**** Source information

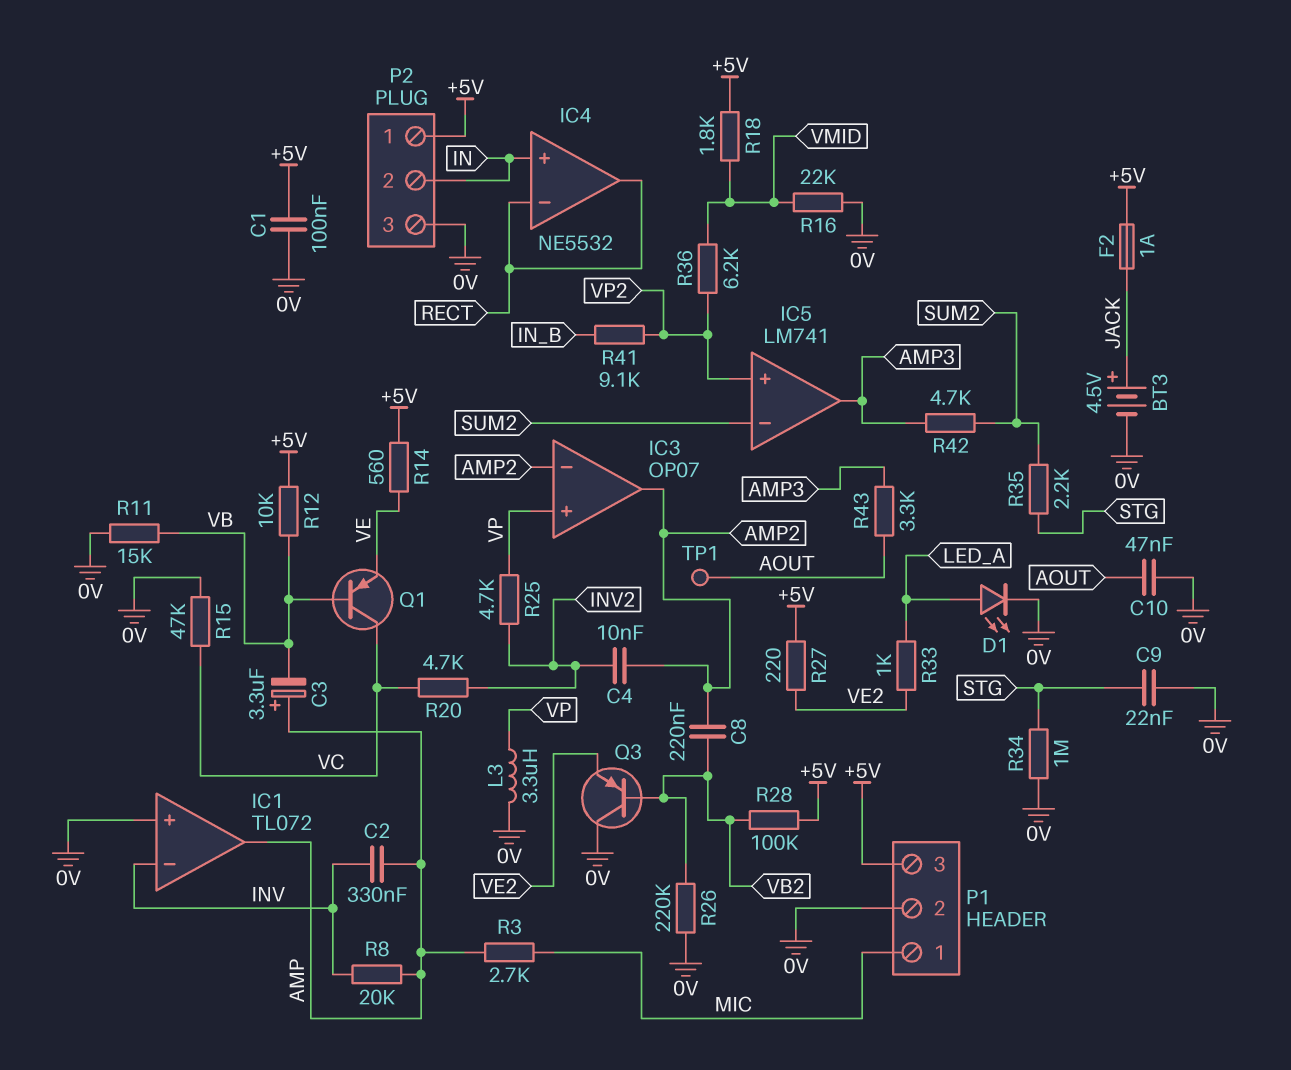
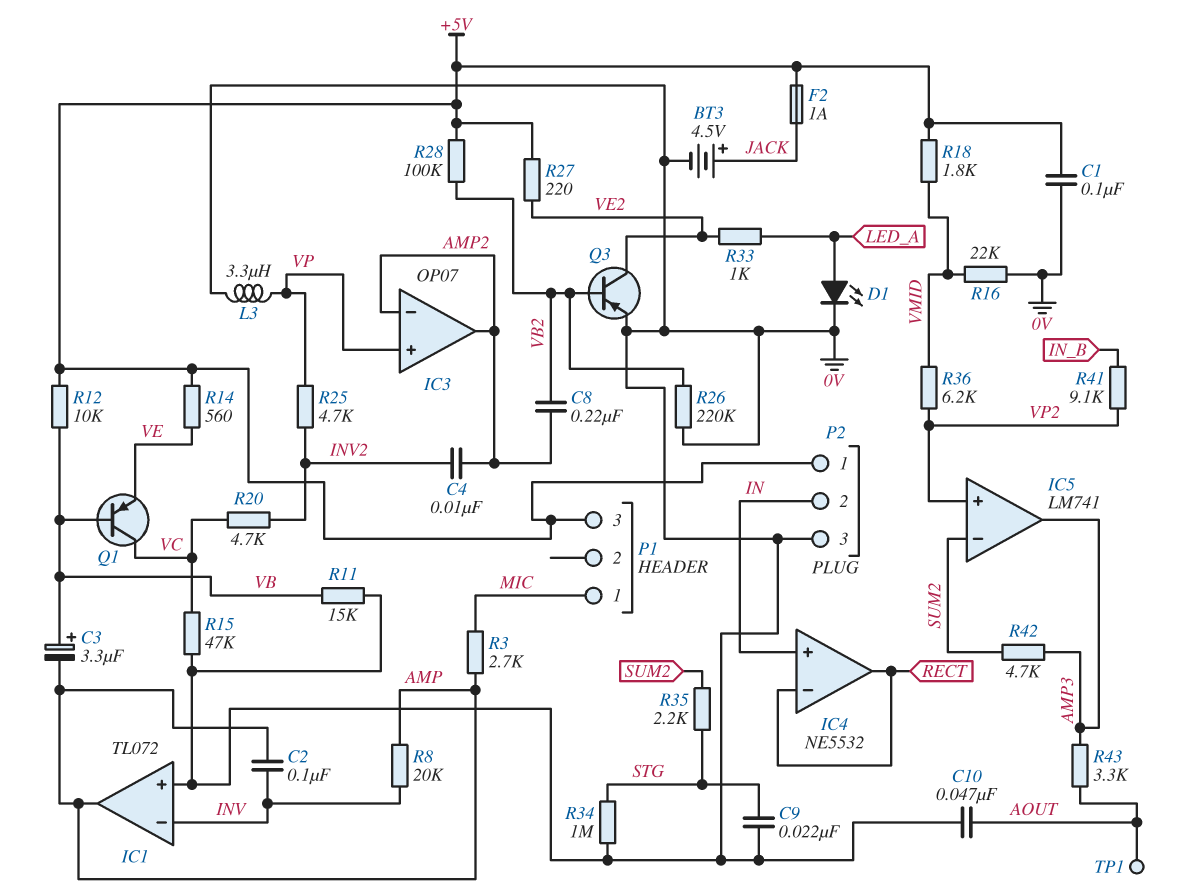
C2: 330nF (AMP, INV) -> 100nF (AMP, INV)
C3: 3.3uF (plus AMP, minus VB) -> 3.3uF (plus VB, minus AMP)
P1 pin 2: 0V -> none
Q3: PNP (B VB2, C 0V, E VE2) -> PNP (B VB2, C VE2, E 0V)

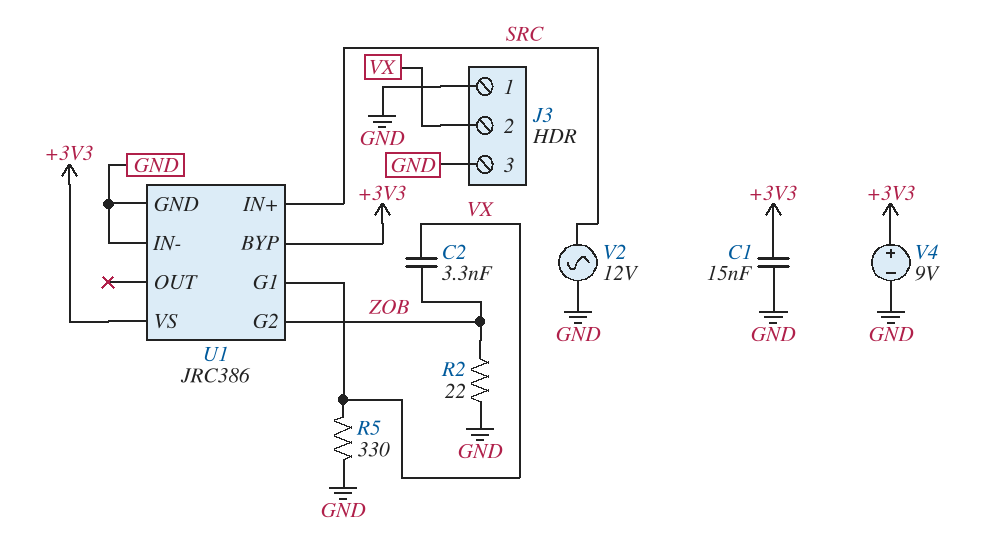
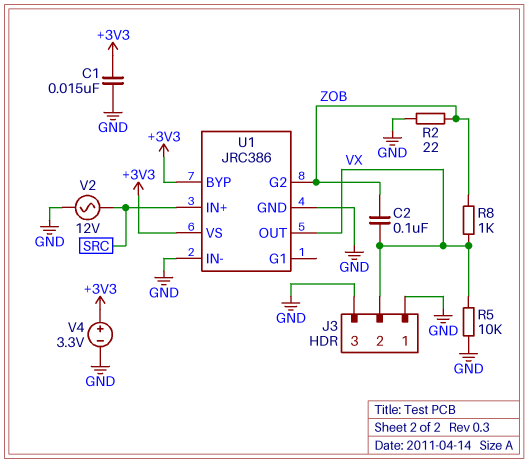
C2: 3.3nF (VX, ZOB) -> 100nF (VX, ZOB)
R5: 330 (GND, VX) -> 10k (GND, VX)
R8: none -> 1k (VX, ZOB)
U1 pin G1: VX -> none
U1 pin OUT: none -> VX
V4: 9V (plus +3V3, minus GND) -> 3.3V (plus +3V3, minus GND)

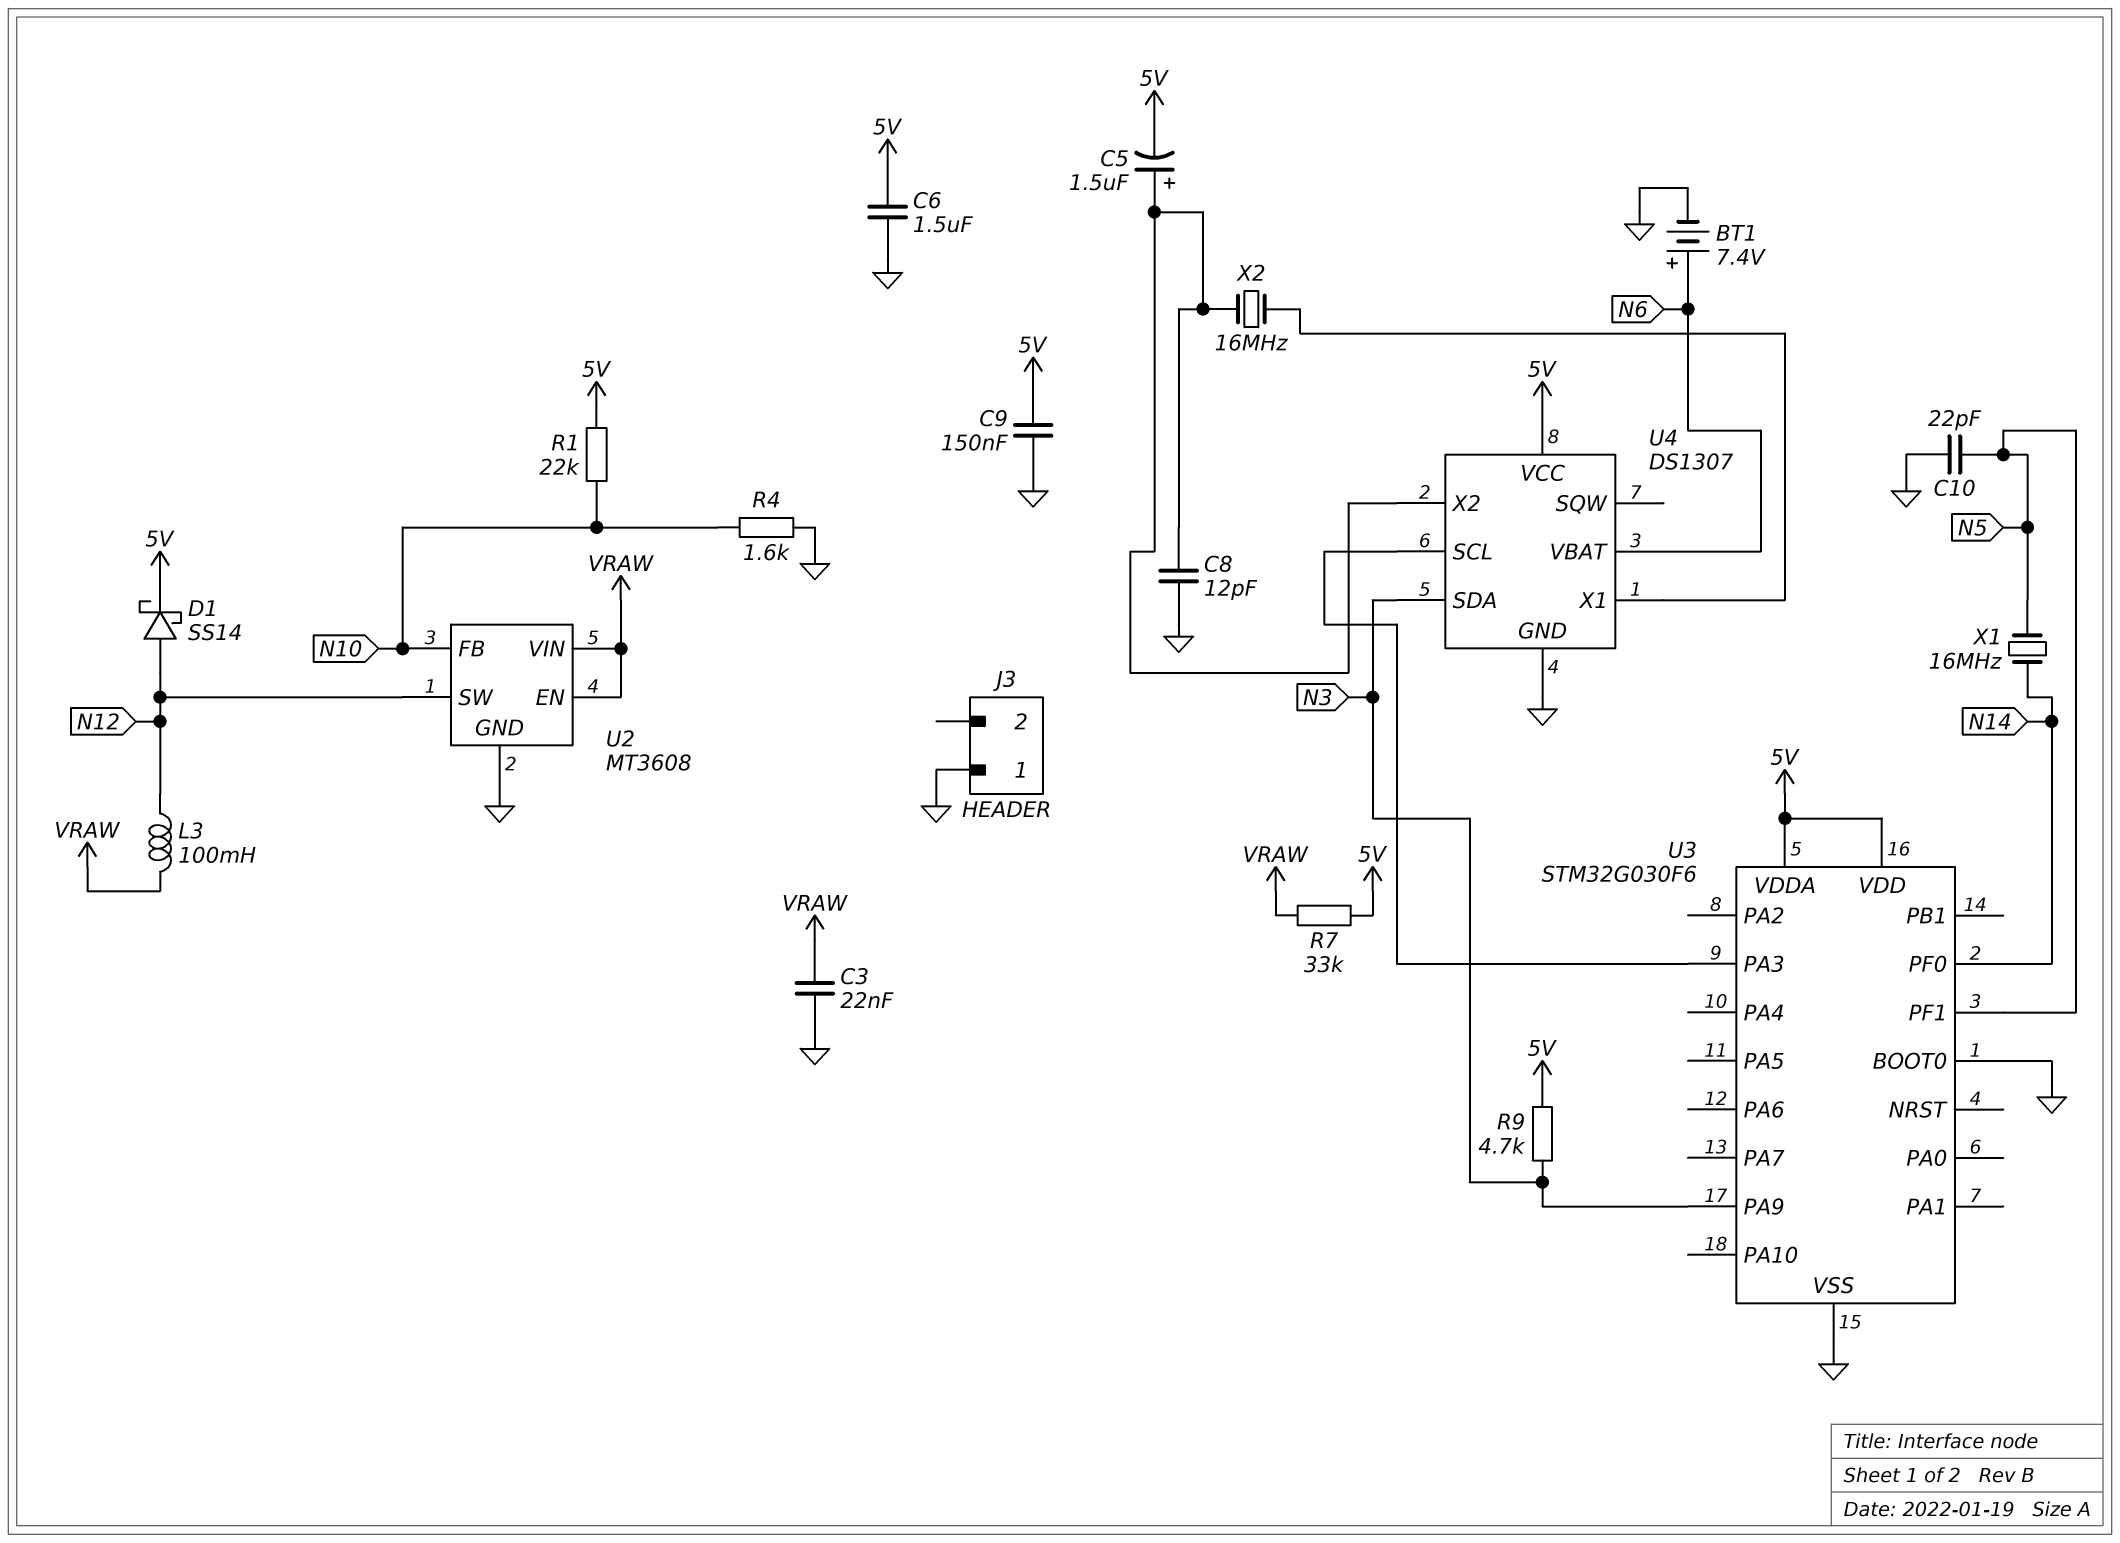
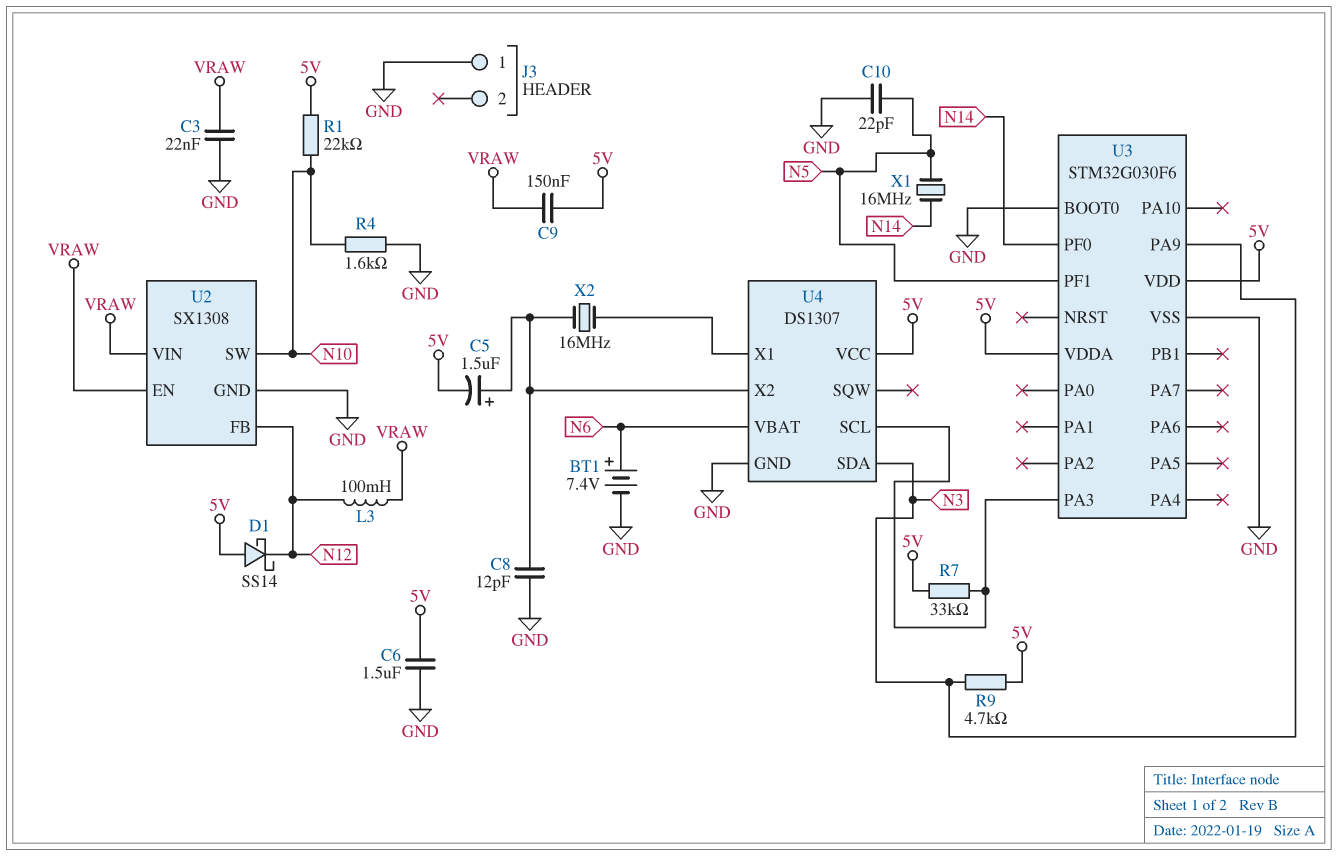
C9: 150nF (5V, GND) -> 150nF (5V, VRAW)
D1: schottky SS14 (A N12, K 5V) -> schottky SS14 (A 5V, K N12)
R7: 33k (5V, VRAW) -> 33k (5V, U3/PA3)
U2: MT3608 -> SX1308
U2 pin FB: N10 -> N12
U2 pin SW: N12 -> N10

********

Looking at the records above, say how many of their lines include the word "minus", with no other words.

2